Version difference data
= = = = =

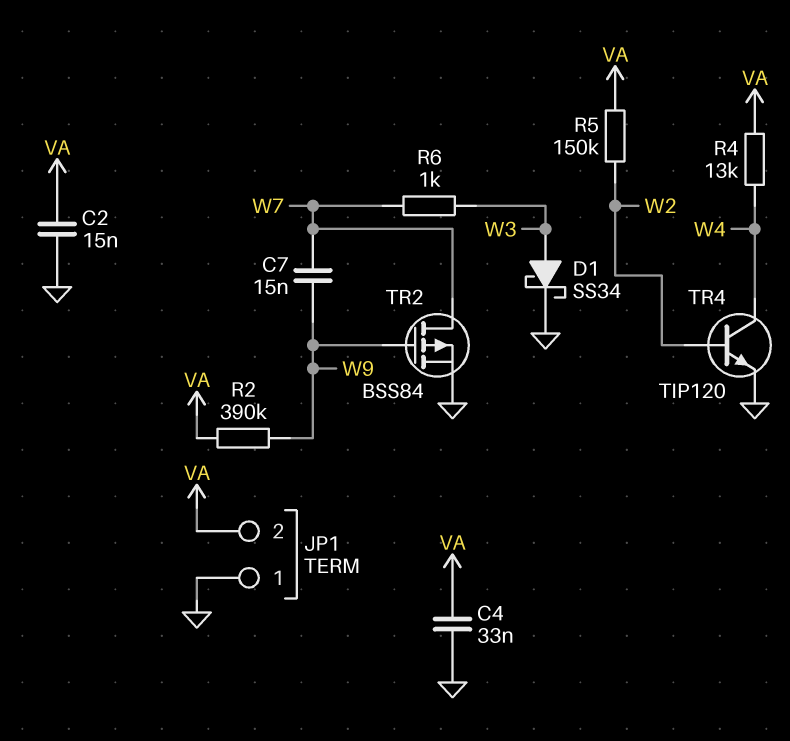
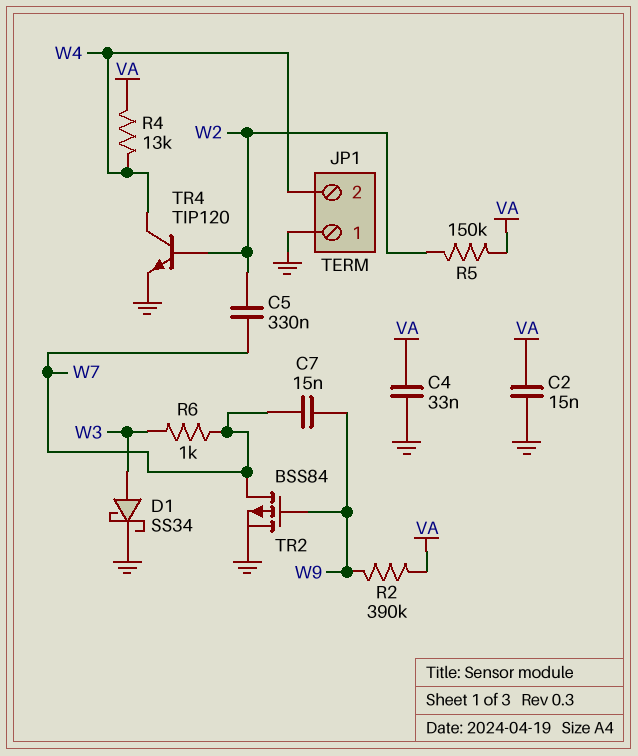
C5: none -> 330nF (W2, W7)
JP1 pin 2: VA -> W4

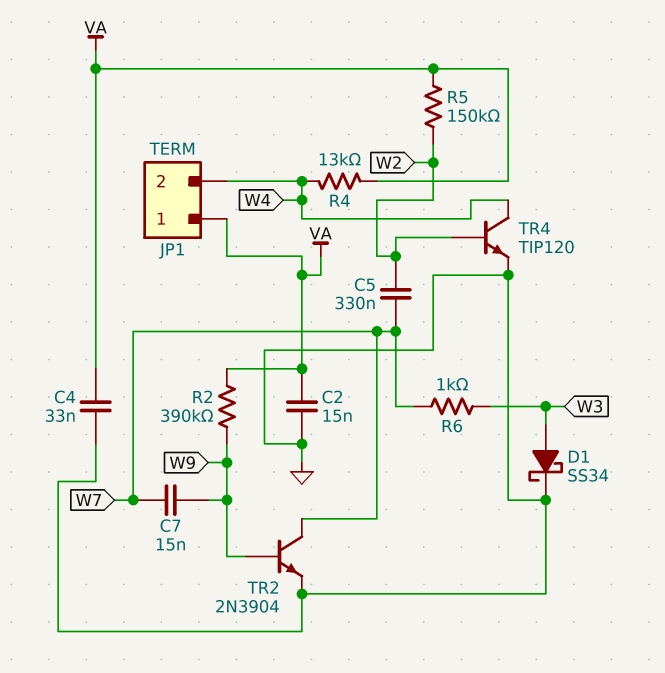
JP1 pin 1: GND -> VA
TR2: PMOS BSS84 (G W9, D W7, S GND) -> NPN 2N3904 (B W9, C W7, E GND)

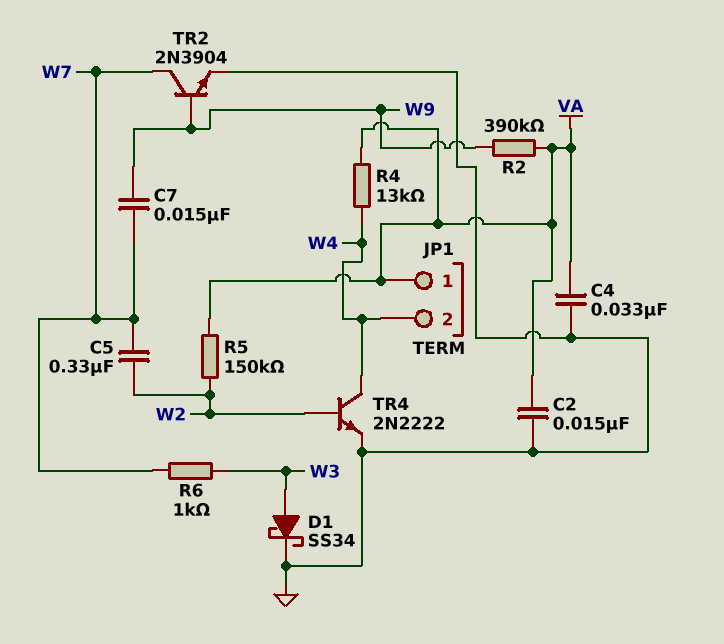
TR4: NPN TIP120 (B W2, C W4, E GND) -> NPN 2N2222 (B W2, C W4, E GND)

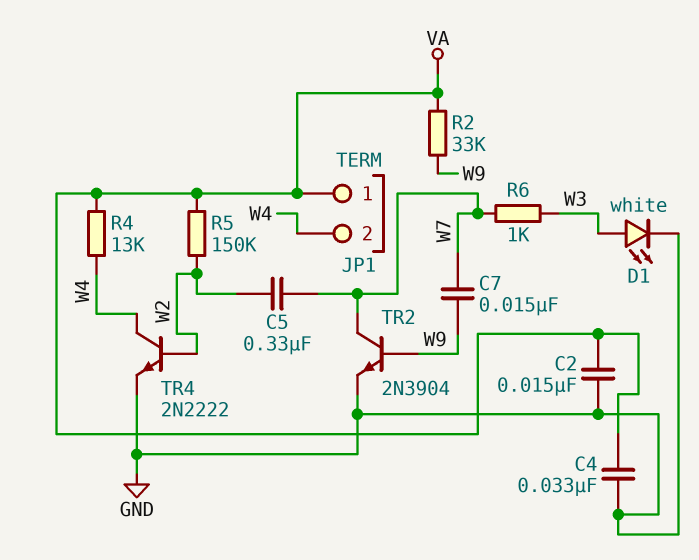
D1: schottky SS34 (A W3, K GND) -> LED white (A W3, K GND)
R2: 390k (VA, W9) -> 33k (VA, W9)

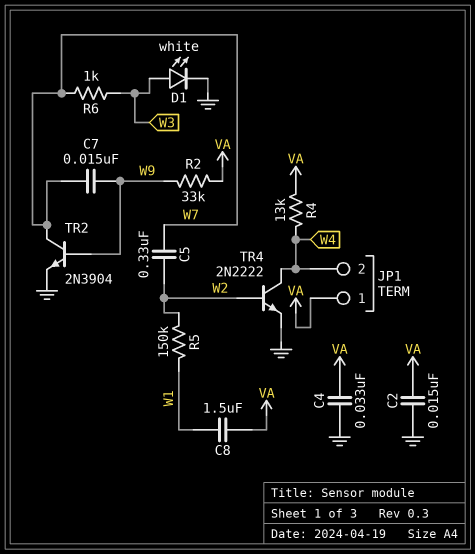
C8: none -> 1.5uF (VA, W1)
R5: 150k (VA, W2) -> 150k (W1, W2)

= = = = =

Assignment
Copy exactly the lines that run from the one containing "JP1 pin 2: VA -> W4" to the last line of the records, both included, and leave out every picture.

Written reply
JP1 pin 2: VA -> W4

JP1 pin 1: GND -> VA
TR2: PMOS BSS84 (G W9, D W7, S GND) -> NPN 2N3904 (B W9, C W7, E GND)

TR4: NPN TIP120 (B W2, C W4, E GND) -> NPN 2N2222 (B W2, C W4, E GND)

D1: schottky SS34 (A W3, K GND) -> LED white (A W3, K GND)
R2: 390k (VA, W9) -> 33k (VA, W9)

C8: none -> 1.5uF (VA, W1)
R5: 150k (VA, W2) -> 150k (W1, W2)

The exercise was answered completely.